* [TO DO]:
Copy nothing from the entries below except the lines from the one containing "SOIL3 pin AO: none -> A0" through the one containing "SOIL pin AO: A5 -> A2", and copy those exactly.

··· RECORDS TO PROCESS

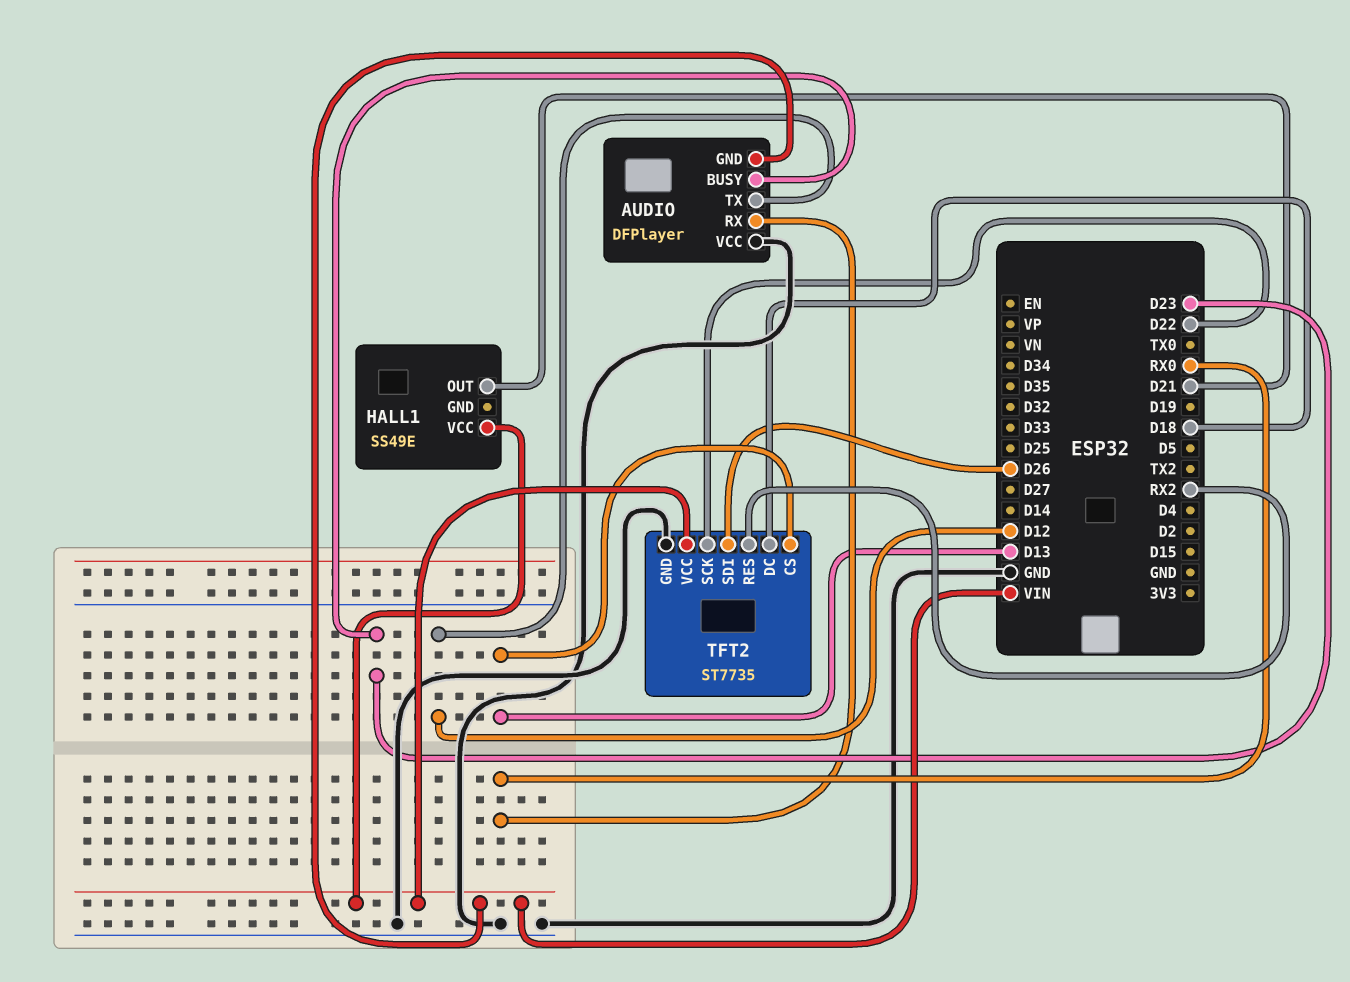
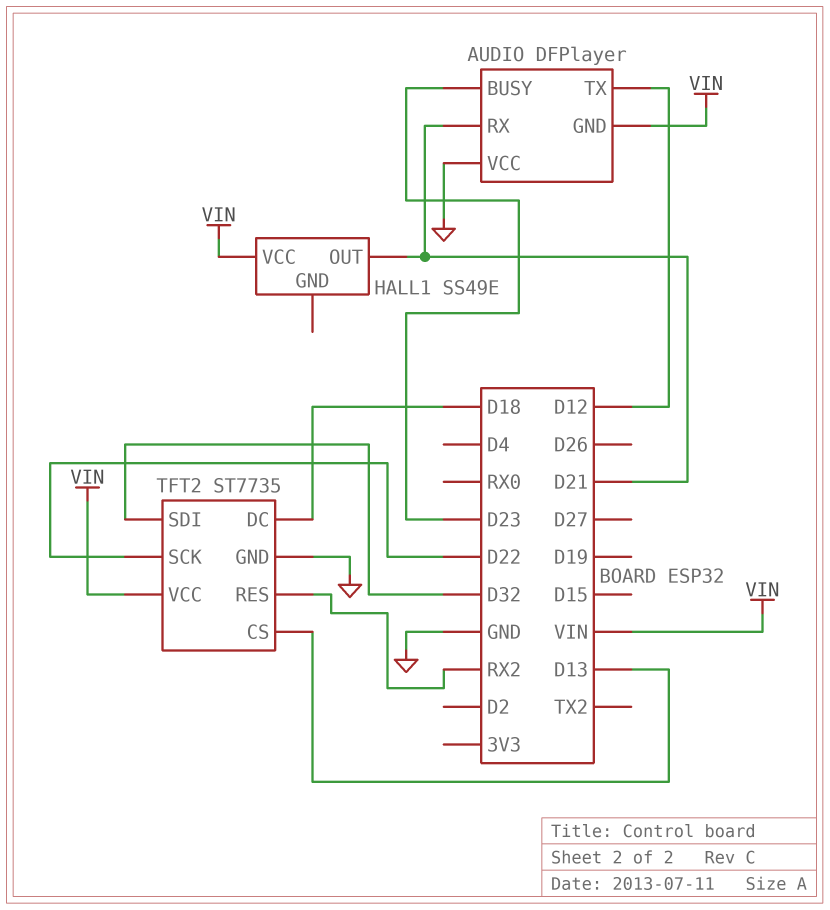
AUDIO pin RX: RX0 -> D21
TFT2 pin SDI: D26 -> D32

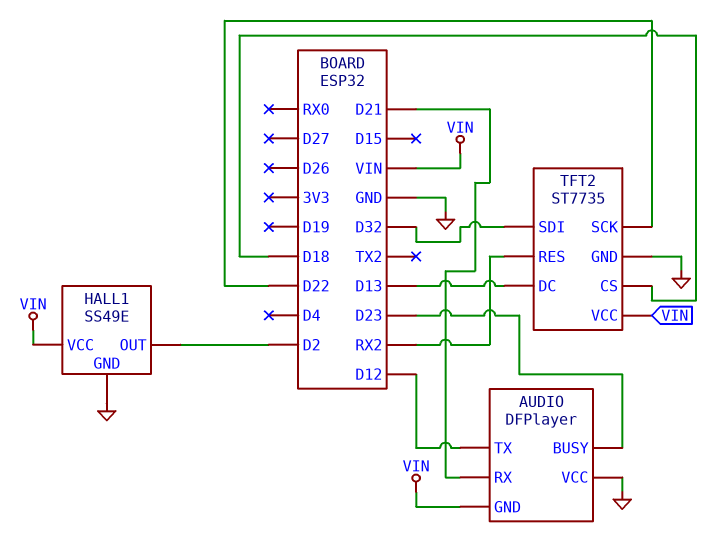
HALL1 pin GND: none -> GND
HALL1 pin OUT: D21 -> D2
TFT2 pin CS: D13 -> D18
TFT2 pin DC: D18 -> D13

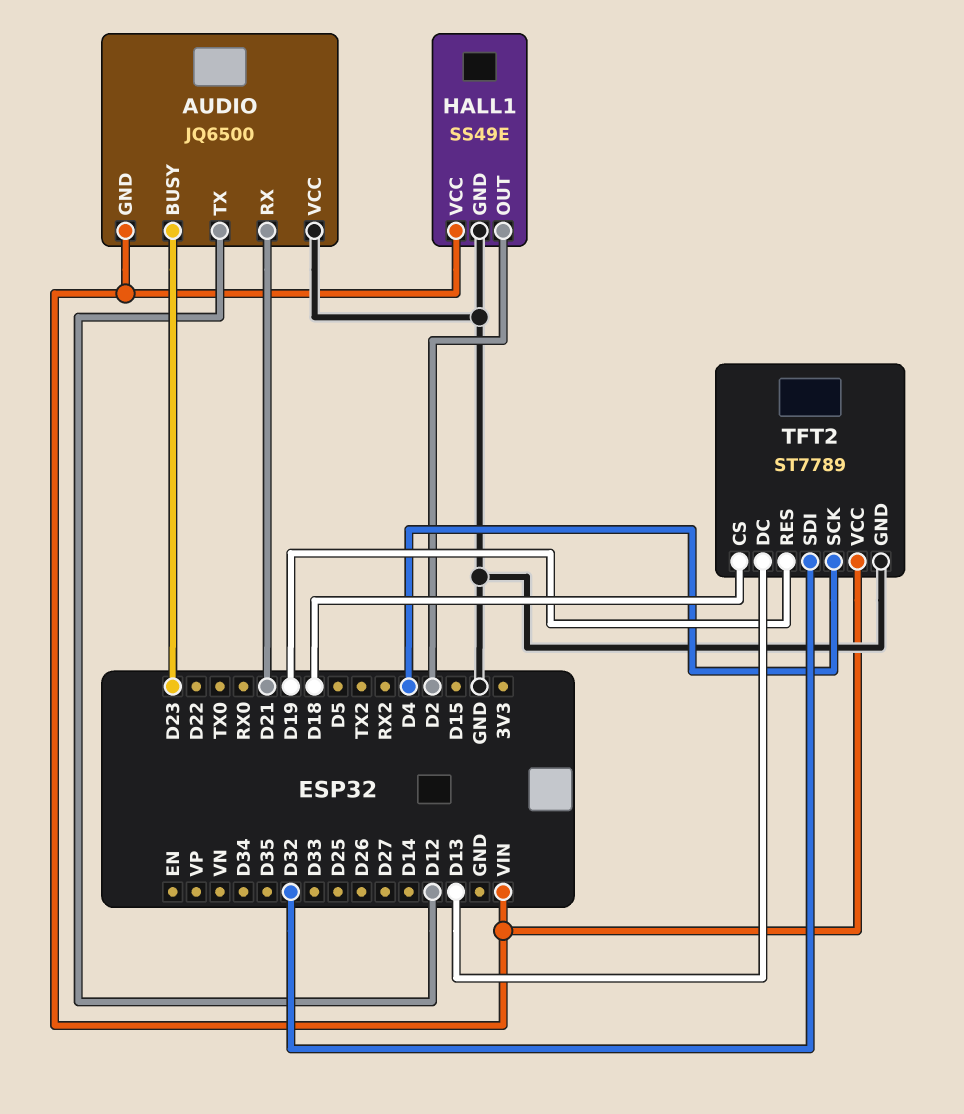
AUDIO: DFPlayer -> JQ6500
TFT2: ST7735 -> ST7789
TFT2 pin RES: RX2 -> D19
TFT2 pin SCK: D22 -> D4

······
··· RECORDS TO PROCESS

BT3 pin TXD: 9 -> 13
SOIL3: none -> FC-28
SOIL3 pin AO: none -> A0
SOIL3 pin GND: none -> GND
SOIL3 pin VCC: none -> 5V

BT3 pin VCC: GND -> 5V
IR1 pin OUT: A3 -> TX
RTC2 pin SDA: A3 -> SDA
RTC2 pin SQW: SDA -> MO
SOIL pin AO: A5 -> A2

······

* [RESULT]:
SOIL3 pin AO: none -> A0
SOIL3 pin GND: none -> GND
SOIL3 pin VCC: none -> 5V

BT3 pin VCC: GND -> 5V
IR1 pin OUT: A3 -> TX
RTC2 pin SDA: A3 -> SDA
RTC2 pin SQW: SDA -> MO
SOIL pin AO: A5 -> A2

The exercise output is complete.